(Beginning of Material supplied)

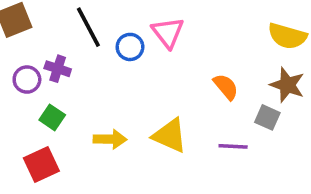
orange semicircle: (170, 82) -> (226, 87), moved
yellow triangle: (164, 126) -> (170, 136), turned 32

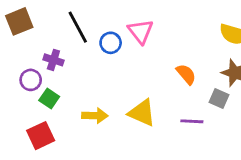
purple circle: (27, 80) -> (31, 80), moved

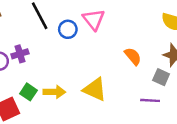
purple cross: (53, 60) -> (20, 54), moved, turned -35
green square: (49, 98) -> (29, 92), moved
purple line: (192, 121) -> (150, 100), moved

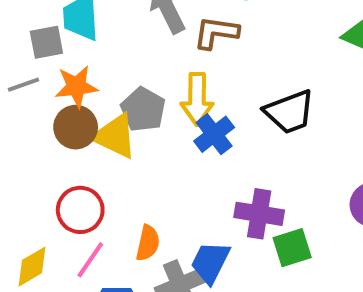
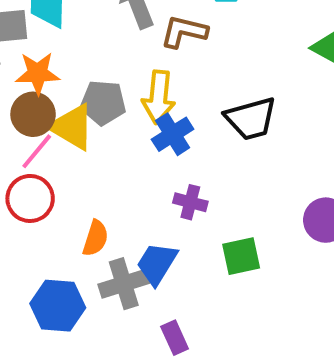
gray pentagon: (143, 109) -> (103, 103), turned -30
purple cross: (259, 214) -> (190, 202), moved, size x0.7
pink line: (90, 260) -> (37, 151), moved

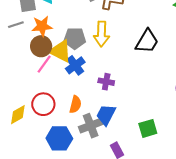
black trapezoid: (251, 119) -> (147, 41), turned -40
blue cross: (173, 134) -> (75, 65), moved
red circle: (30, 198) -> (43, 104), moved
purple cross: (190, 202) -> (106, 82), moved
green square: (241, 256) -> (148, 128), moved

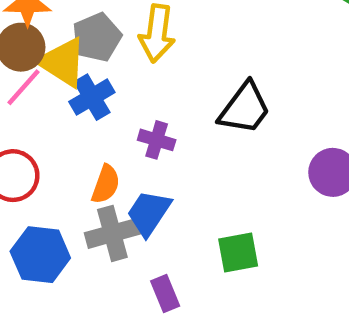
gray pentagon: (75, 38) -> (97, 37), turned -30
black trapezoid: (147, 41) -> (245, 108), moved
orange semicircle: (75, 104) -> (106, 184), moved

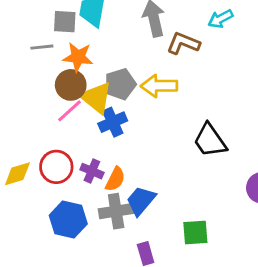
yellow arrow: (157, 33) -> (159, 86), turned 75
black trapezoid: (245, 108) -> (210, 140), turned 102
purple cross: (157, 140) -> (92, 171), moved

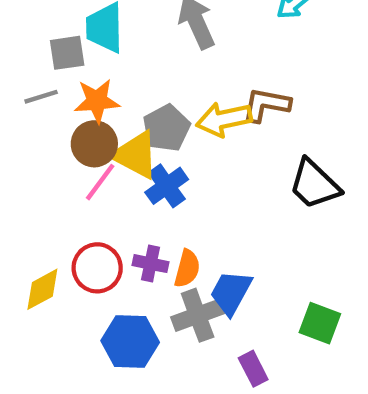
brown L-shape: (183, 43) -> (266, 105), moved
green square: (195, 232) -> (320, 323), turned 36

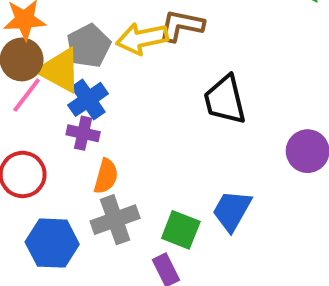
black trapezoid: (314, 184) -> (225, 100), turned 32
purple cross: (151, 264) -> (83, 133), moved
blue trapezoid: (231, 292) -> (232, 211), moved
green square: (320, 323) -> (181, 230), moved

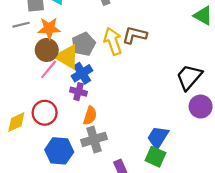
yellow arrow: (142, 38) -> (113, 41), turned 80
black trapezoid: (225, 100) -> (189, 77), moved, turned 52
green square: (181, 230) -> (155, 157), moved

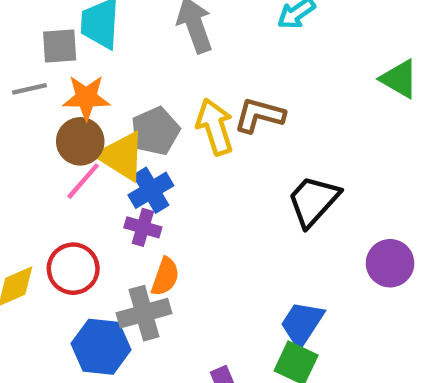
black trapezoid: (189, 77) -> (313, 201), moved
gray cross: (94, 139) -> (144, 313), moved

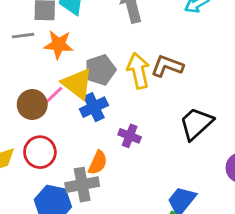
brown circle: (80, 141) -> (32, 105), moved
purple cross: (143, 227) -> (130, 136), moved

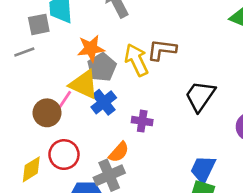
orange star: (59, 45) -> (91, 48), moved
orange semicircle: (98, 163) -> (119, 152), turned 30

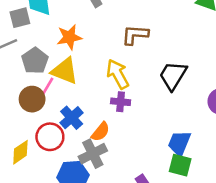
yellow arrow: (136, 60) -> (118, 74), moved
gray pentagon: (102, 67) -> (35, 61), moved
blue cross: (104, 102) -> (72, 118), moved

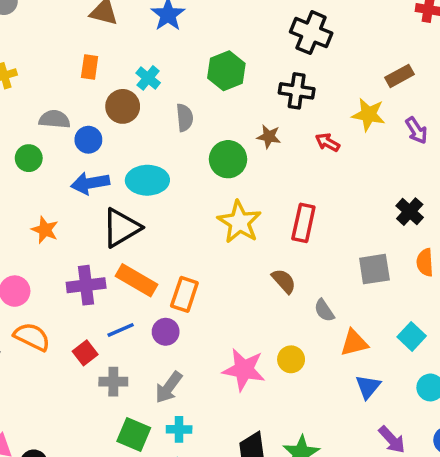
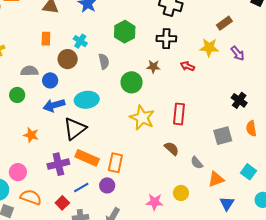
pink star: (244, 370) -> (155, 202), size x0.7

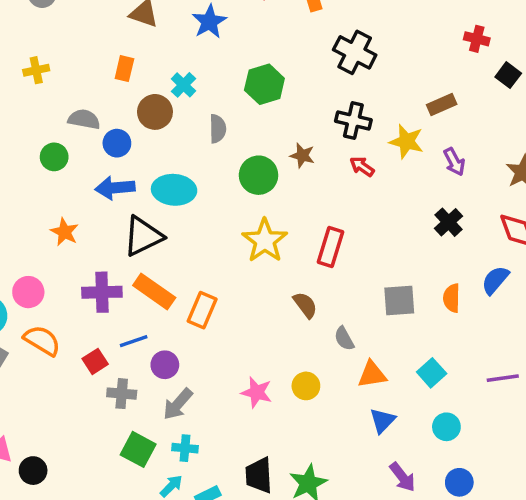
black cross: (166, 39) -> (353, 120), moved
black cross: (239, 100) -> (449, 222), moved
purple circle: (107, 185) -> (165, 365), moved

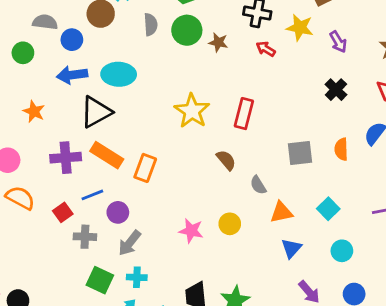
green circle: (259, 175) -> (187, 30), moved

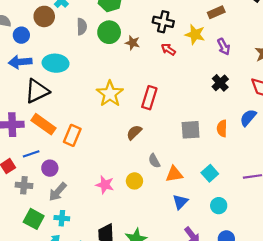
brown semicircle: (226, 160) -> (134, 132), turned -98
gray semicircle: (258, 185) -> (154, 161), moved

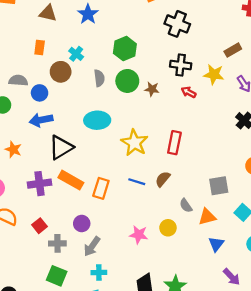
cyan ellipse: (56, 63) -> (97, 120), moved
gray square: (191, 130) -> (219, 186), moved
blue line: (31, 154) -> (137, 182), moved, turned 42
green square: (34, 219) -> (57, 276), moved

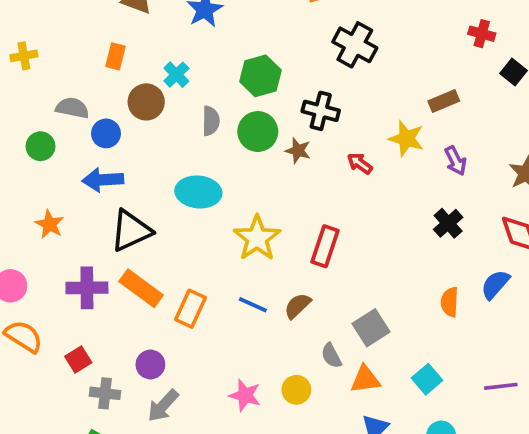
black cross: (181, 65) -> (321, 111), moved
gray square: (219, 186) -> (371, 328), moved, turned -30

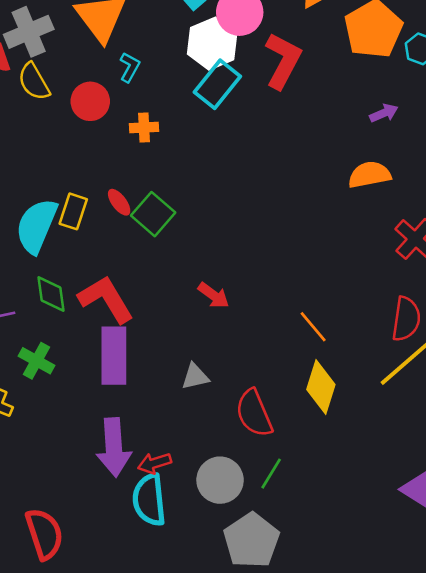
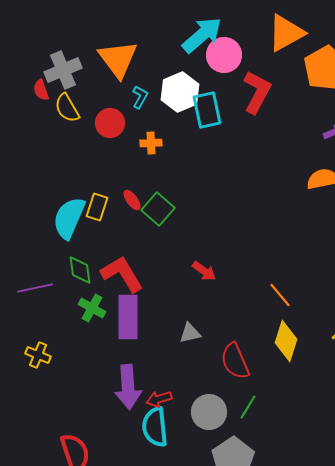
white hexagon: (212, 44) -> (180, 92), moved
cyan rectangle: (217, 84) -> (207, 110), turned -51
green cross: (37, 361) -> (92, 308), moved

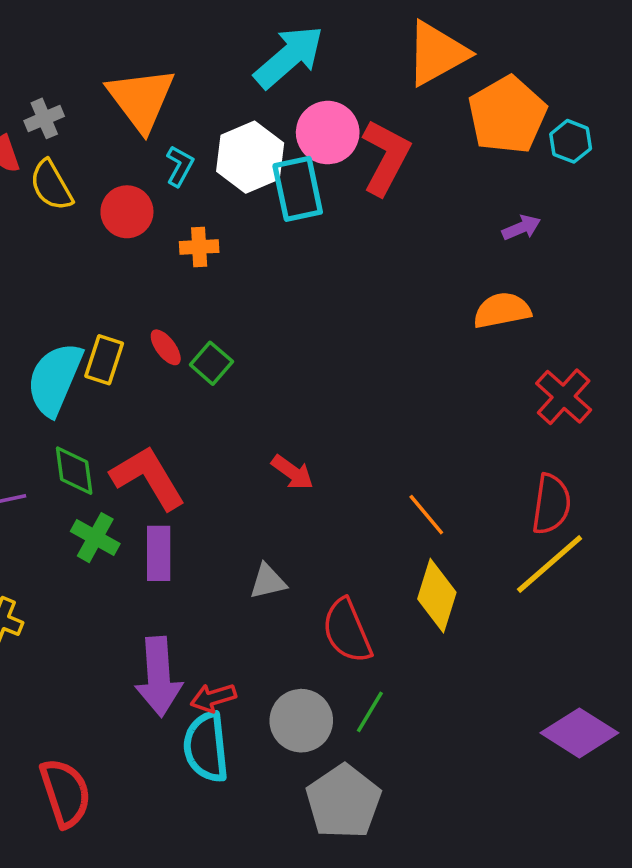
pink circle: (224, 55) -> (328, 133), moved
gray cross: (63, 70) -> (44, 118), size x0.6
green square: (158, 209) -> (211, 363), size x0.7
purple rectangle: (128, 317) -> (159, 553), size x0.7

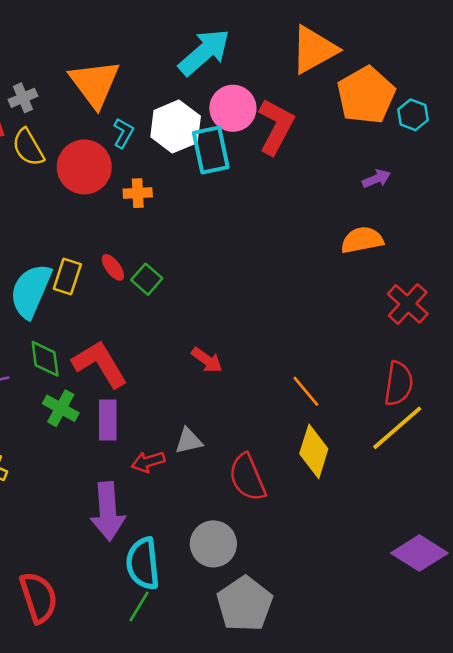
red circle: (127, 212) -> (84, 167), size x1.4
red arrow: (213, 698) -> (148, 462), moved
green line: (370, 712) -> (139, 607), moved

(End of Material supplied)

What you are asked to do =>
Write out exactly the lines from the one that contains "pink circle: (224, 55) -> (328, 133), moved" through the last line of the data above, both included. Leave every picture out.

Answer to the problem =>
pink circle: (224, 55) -> (328, 133), moved
gray cross: (63, 70) -> (44, 118), size x0.6
green square: (158, 209) -> (211, 363), size x0.7
purple rectangle: (128, 317) -> (159, 553), size x0.7

red circle: (127, 212) -> (84, 167), size x1.4
red arrow: (213, 698) -> (148, 462), moved
green line: (370, 712) -> (139, 607), moved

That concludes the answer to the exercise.